> [EXERCISE INSTRUCTIONS]: Which lines of the records below contain the word "YELLOW"? Copy each of them out.

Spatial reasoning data
• • • • • • •

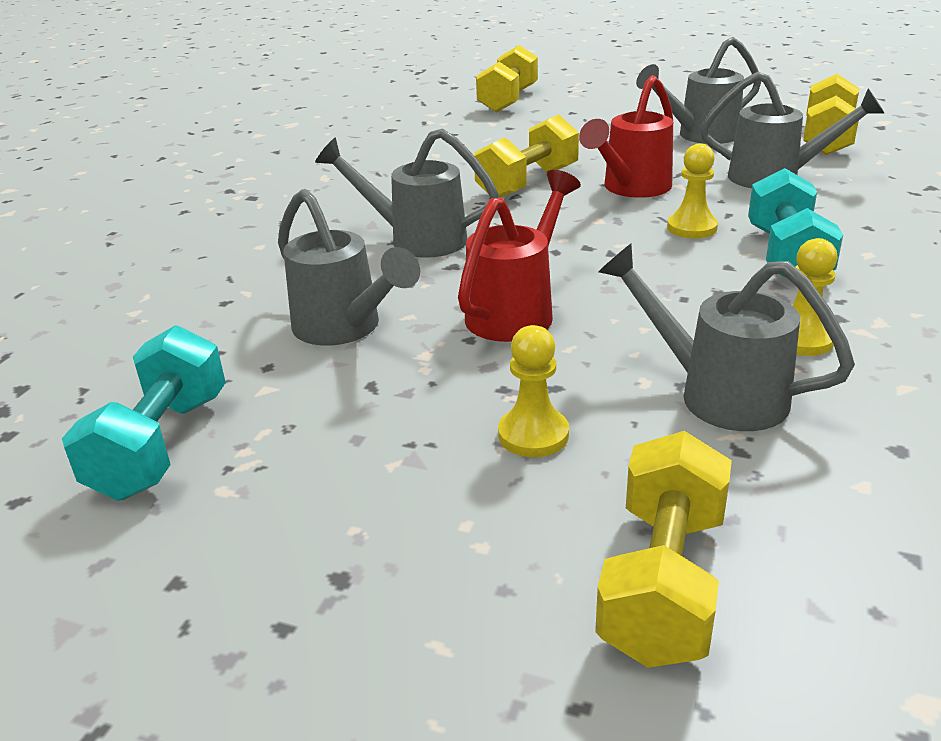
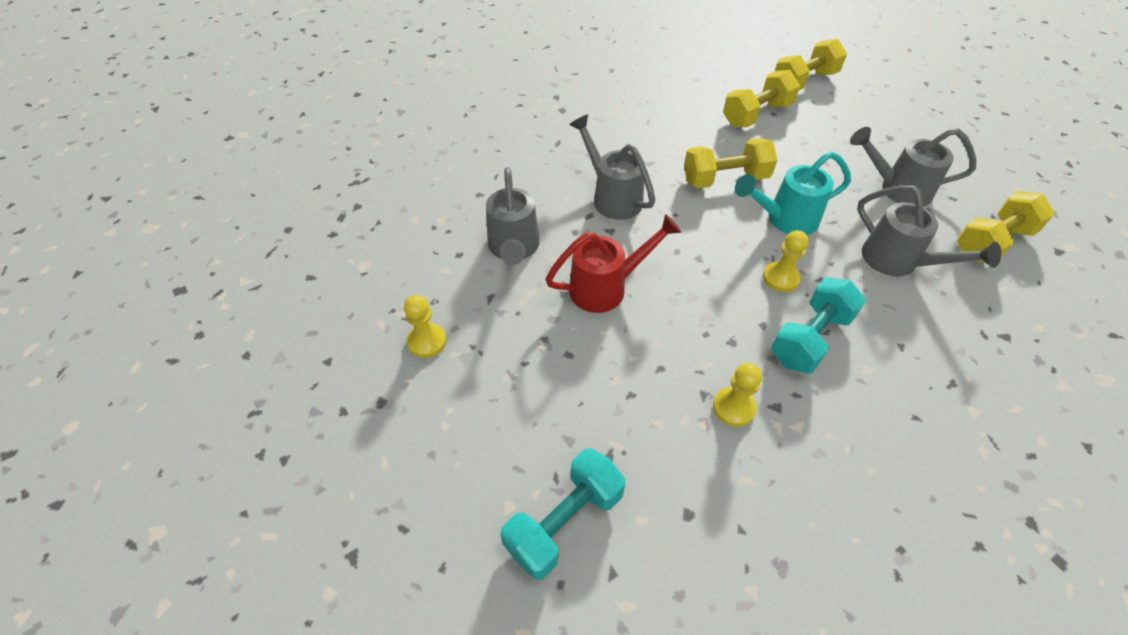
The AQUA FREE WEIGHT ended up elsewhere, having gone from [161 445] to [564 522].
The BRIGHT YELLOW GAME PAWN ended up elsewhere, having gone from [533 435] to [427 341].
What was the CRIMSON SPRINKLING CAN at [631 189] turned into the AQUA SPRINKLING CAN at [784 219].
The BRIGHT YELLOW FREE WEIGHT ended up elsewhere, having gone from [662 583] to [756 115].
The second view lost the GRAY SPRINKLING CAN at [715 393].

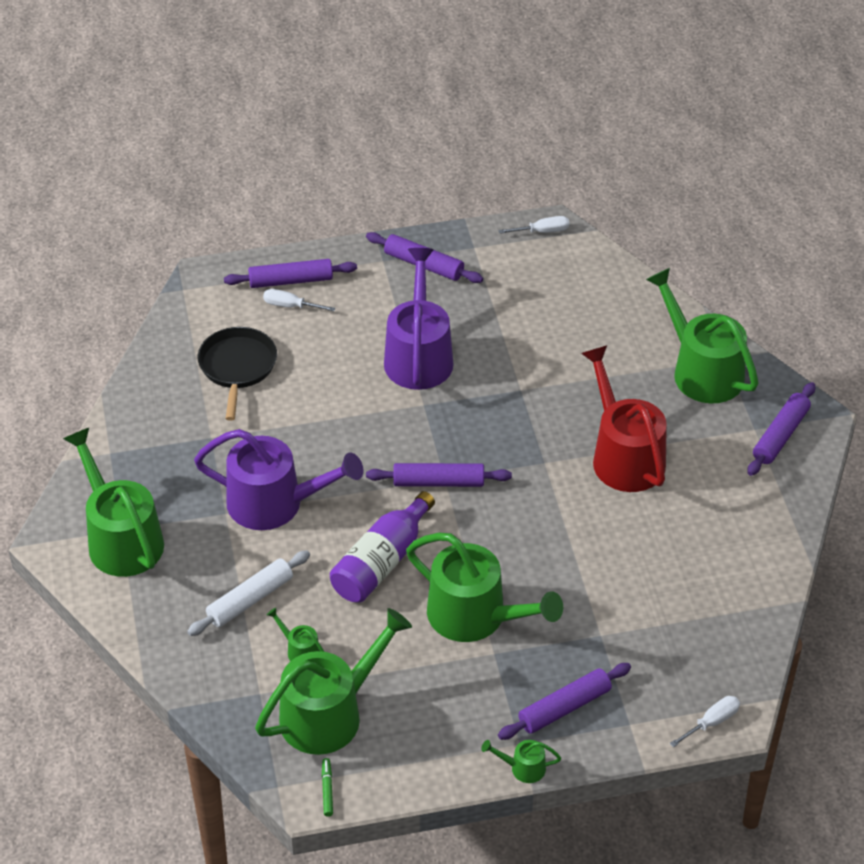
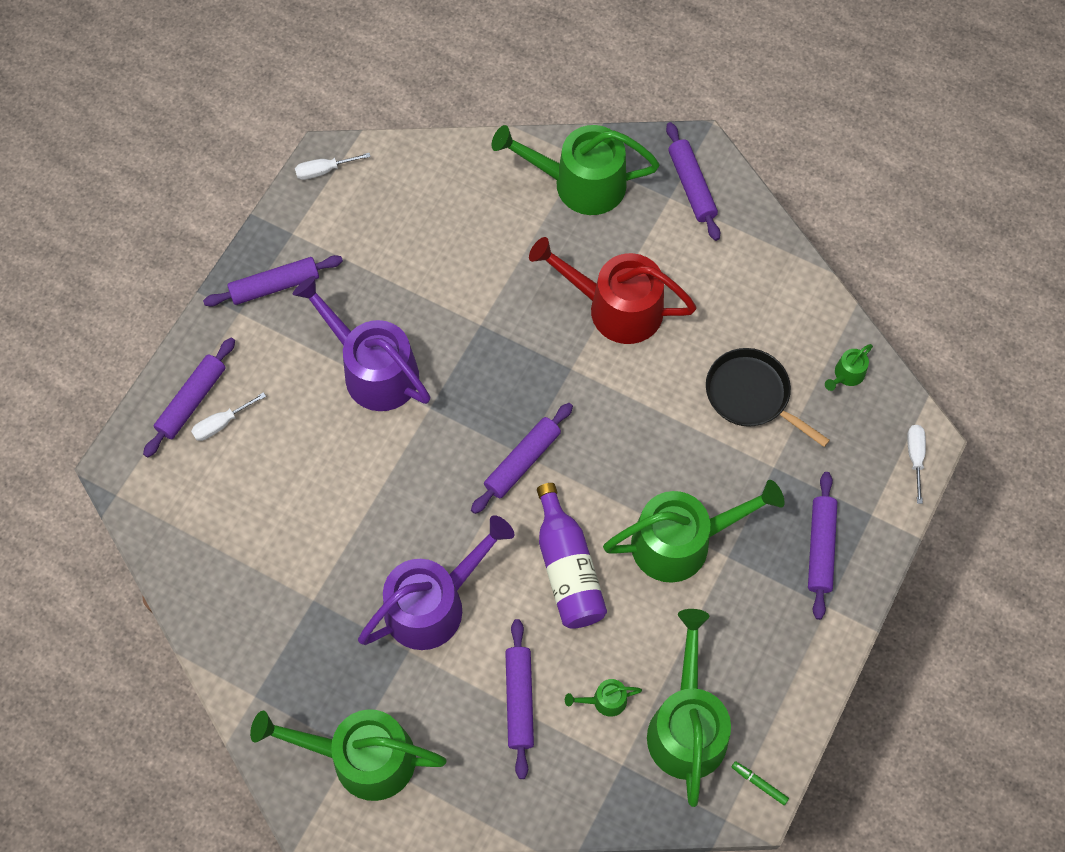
What was the PURE WHITE DOUGH ROLLER at [250 600] turned into the ROYAL PURPLE DOUGH ROLLER at [519 700].
The BLACK SKILLET ended up elsewhere, having gone from [237 367] to [751 395].
The LEAF-GREEN SPRINKLING CAN ended up elsewhere, having gone from [523 768] to [846 375].
The PURE WHITE HAND SCREWDRIVER at [542 231] ended up facing another way, 135 degrees counterclockwise from before.

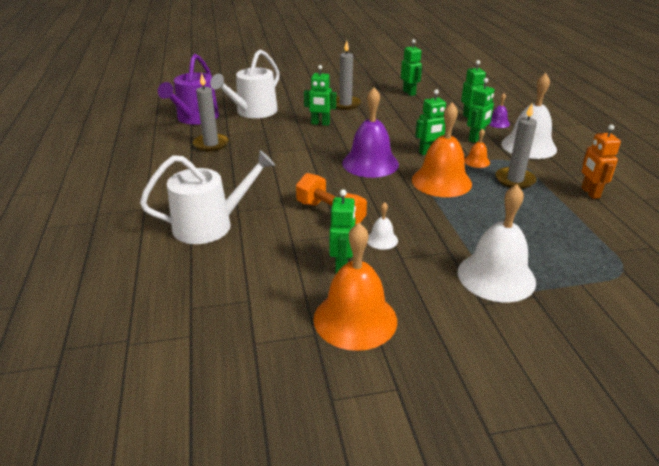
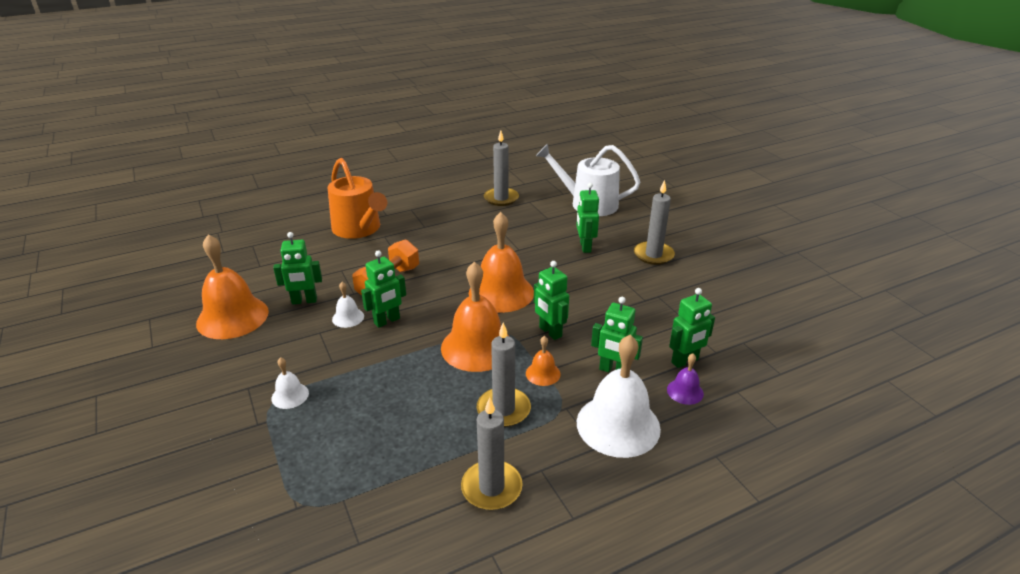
What was the PURE WHITE SPRINKLING CAN at [210 225] turned into the ORANGE SPRINKLING CAN at [359 229].
The second view lost the ROYAL PURPLE SPRINKLING CAN at [195 118].
What was the ROYAL PURPLE HAND BELL at [370 163] turned into the ORANGE HAND BELL at [501 292].
The LEAF-GREEN TOY ROBOT ended up elsewhere, having gone from [409 92] to [387 321].
The size of the PURE WHITE HAND BELL at [496 276] changed by a factor of 0.46.
Where the ORANGE TOY ROBOT stood at [590 193], the GRAY PILLAR CANDLE came to stand at [491 488].

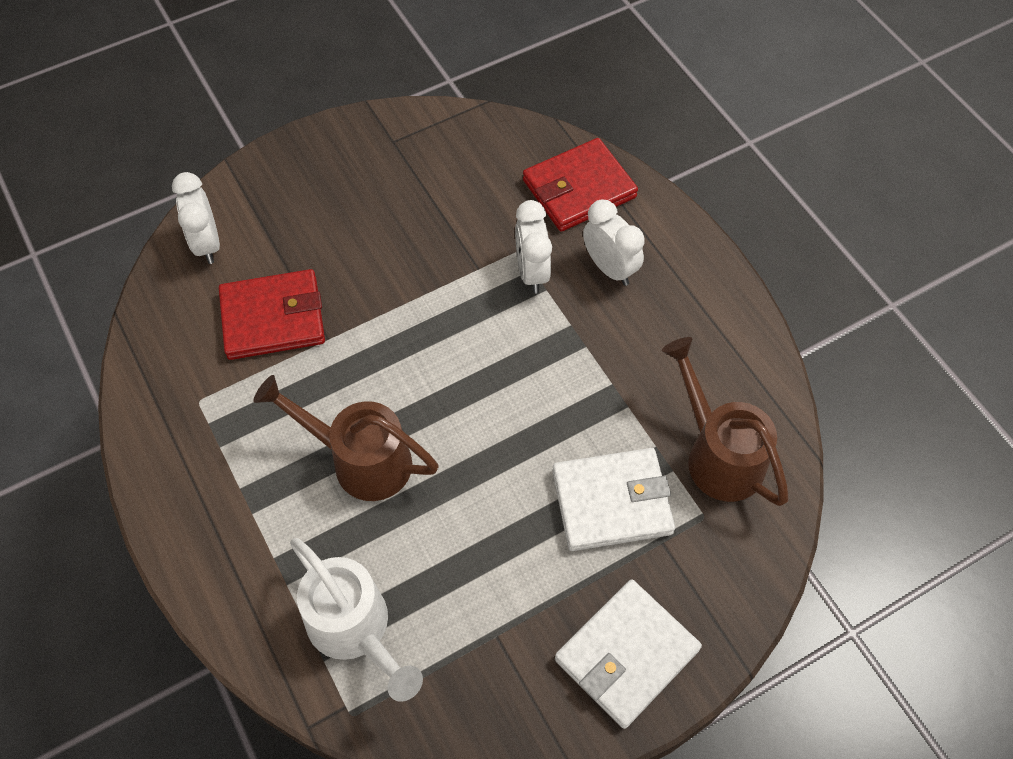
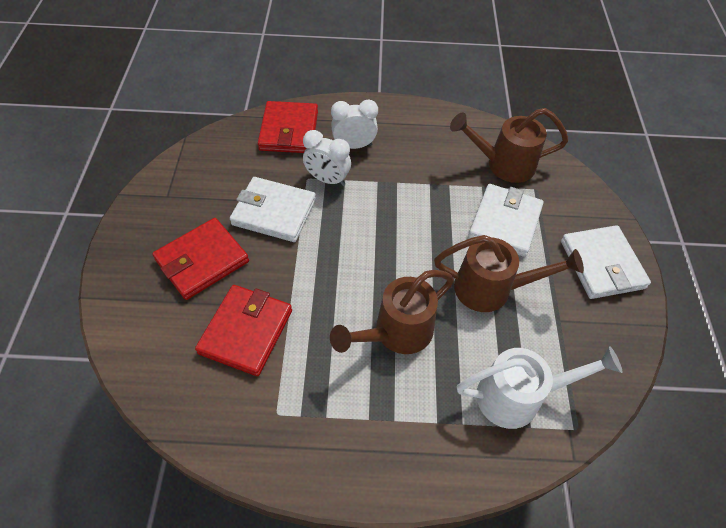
The second view lost the PURE WHITE ALARM CLOCK at [207 244].
The second view gained the CRIMSON WALLET at [202 261].
The second view gained the PURE WHITE WALLET at [274 212].
The second view gained the RUSSET SPRINKLING CAN at [491 289].

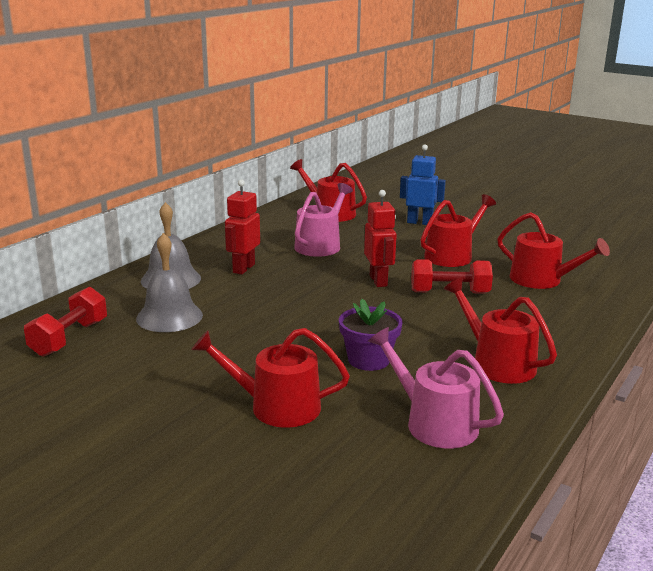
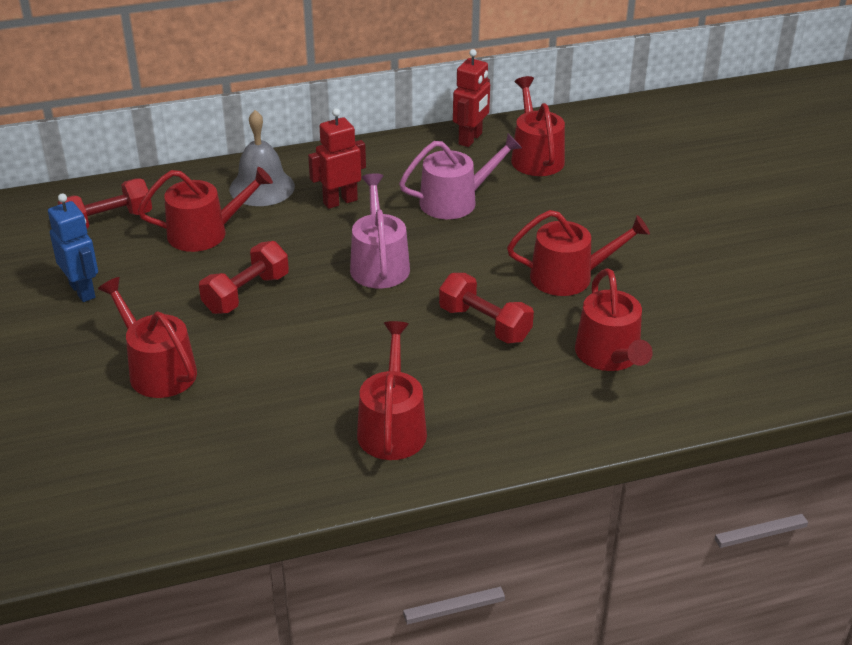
Where the GRAY HAND BELL stood at [169 316], the CRIMSON SPRINKLING CAN came to stand at [205 233].
The second view lost the ROYAL PURPLE POTTED PLANT at [368 360].
The CRIMSON TOY ROBOT ended up elsewhere, having gone from [379 281] to [470 139].
The ROSE-PINK SPRINKLING CAN ended up elsewhere, having gone from [434 423] to [379 264].
The ROYAL BLUE TOY ROBOT ended up elsewhere, having gone from [420 222] to [83 291].
The second view gained the CRIMSON FREE WEIGHT at [246 293].

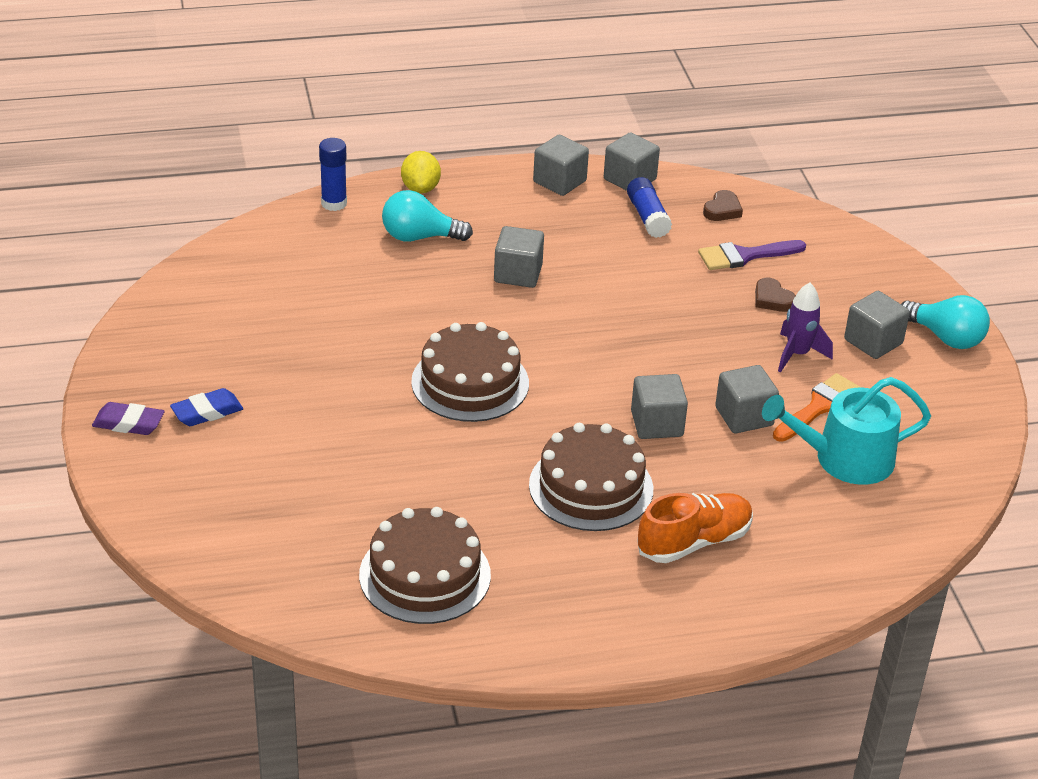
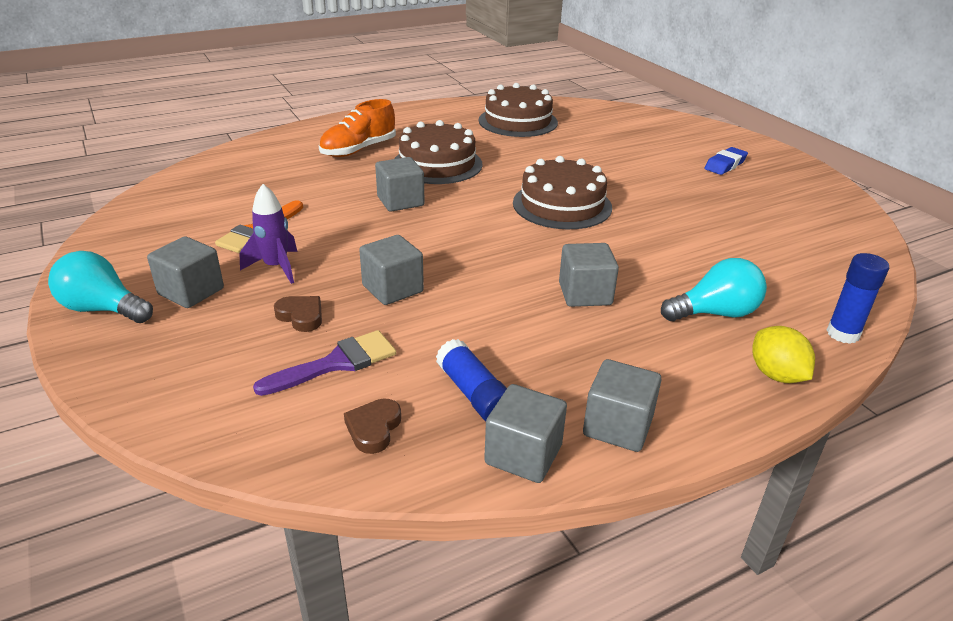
The second view lost the ROYAL PURPLE ERASER at [128 423].
The GRAY SOLID CUBE ended up elsewhere, having gone from [744 416] to [392 289].
The second view lost the AQUA SPRINKLING CAN at [844 459].

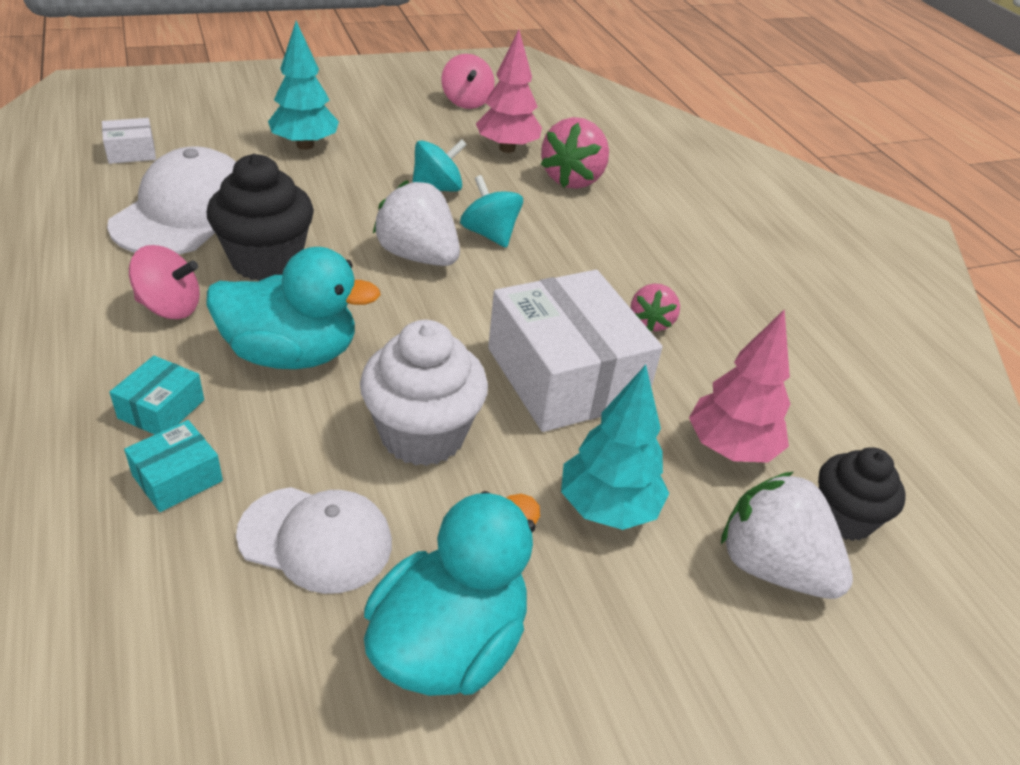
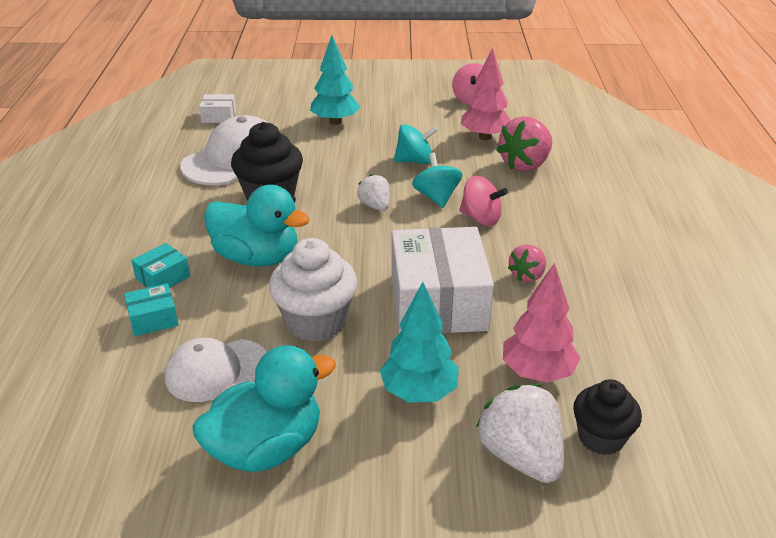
The ROSE-PINK TOY TOP ended up elsewhere, having gone from [170 307] to [481 218].
The PURE WHITE CAP at [316 539] ended up facing another way, 120 degrees clockwise from before.
The size of the PURE WHITE BERRY at [418 256] changed by a factor of 0.58.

• • • • • • •

> [THE ANSWER]:
The BRIGHT YELLOW GAME PAWN ended up elsewhere, having gone from [533 435] to [427 341].
The BRIGHT YELLOW FREE WEIGHT ended up elsewhere, having gone from [662 583] to [756 115].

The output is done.